*Problem to solve*. Across the following data, how many lines include the string "left"? Reply with the number and nothing more.
----- Input for this task -----
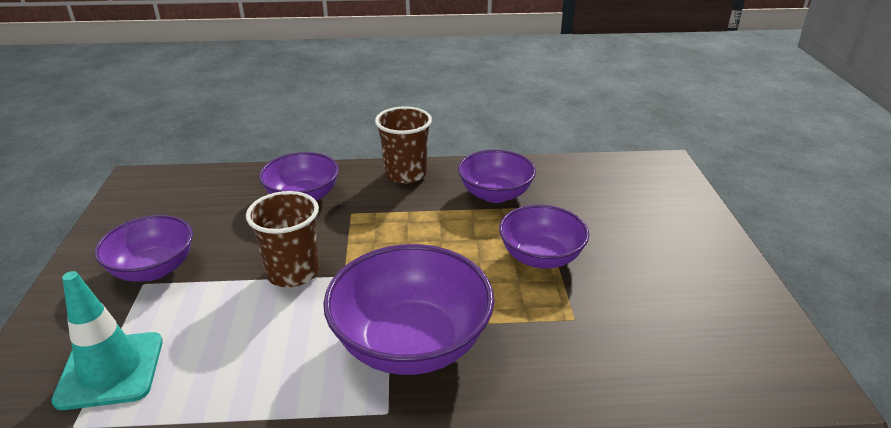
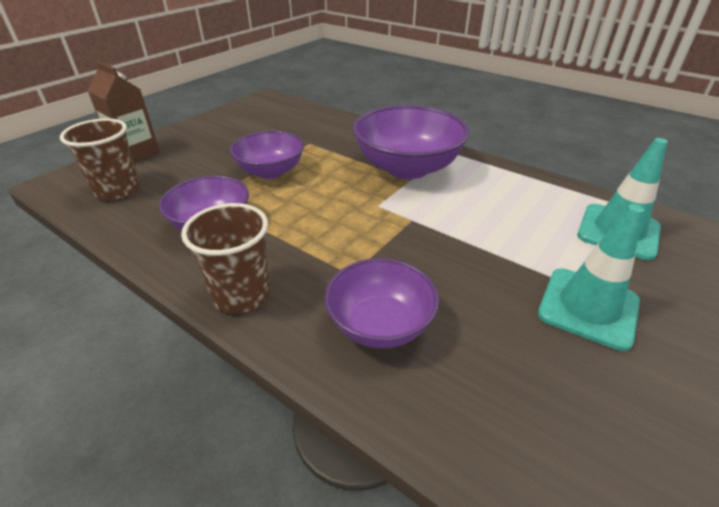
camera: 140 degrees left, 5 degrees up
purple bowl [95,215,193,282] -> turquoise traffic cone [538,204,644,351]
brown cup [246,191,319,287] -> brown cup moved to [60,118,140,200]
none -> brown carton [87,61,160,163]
-----
----- Input for this task -----
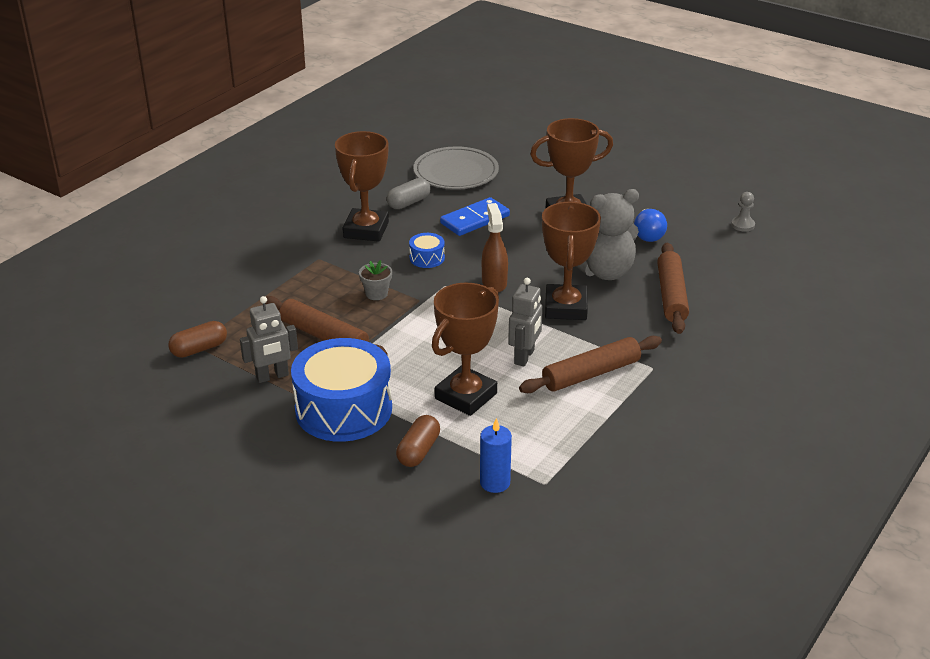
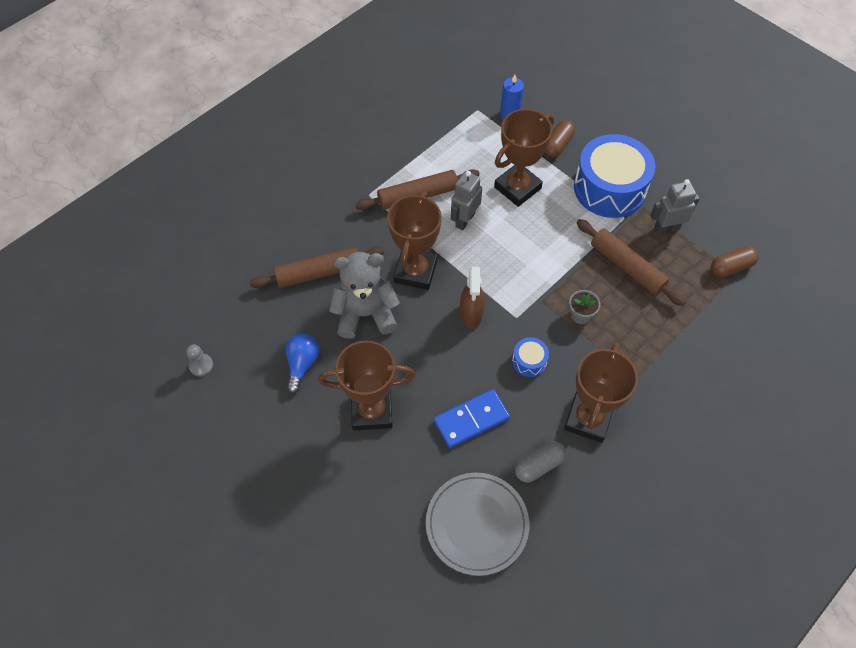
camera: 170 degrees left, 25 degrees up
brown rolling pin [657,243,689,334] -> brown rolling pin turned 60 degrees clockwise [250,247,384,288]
-----
*Output of the exercise*. 2